### EXERCISE PROMPT
Wherever "brown" appears in a line of the listing, that line should be returned.

### MATERIAL PROVIDED

* * * *

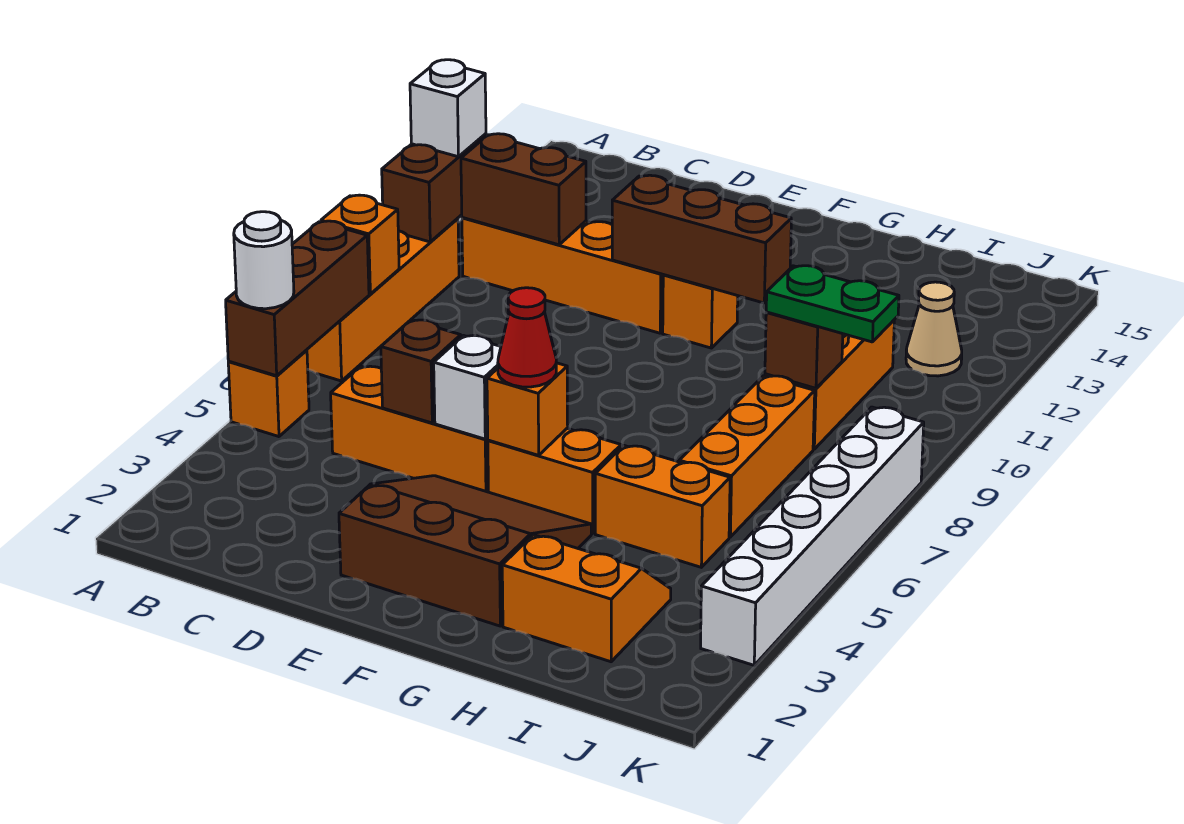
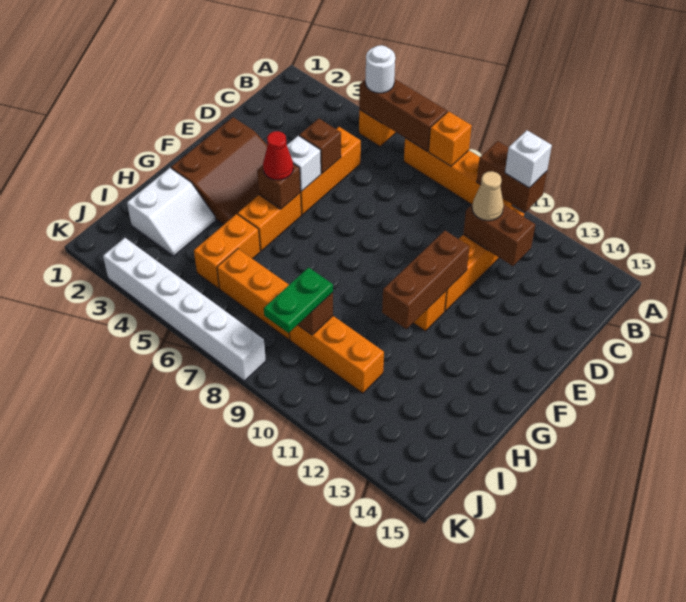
brown brick B11:C11 level 2 -> brown brick C11:C12 level 2
orange brick F5 level 2 -> brown brick F5 level 2
orange slope H2:I3 level 1 top 2 -> white slope H2:I3 level 1 top 2
tan cone J12 level 1 -> tan cone C11 level 3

* * * *

### RESPONSE BELOW
brown brick B11:C11 level 2 -> brown brick C11:C12 level 2
orange brick F5 level 2 -> brown brick F5 level 2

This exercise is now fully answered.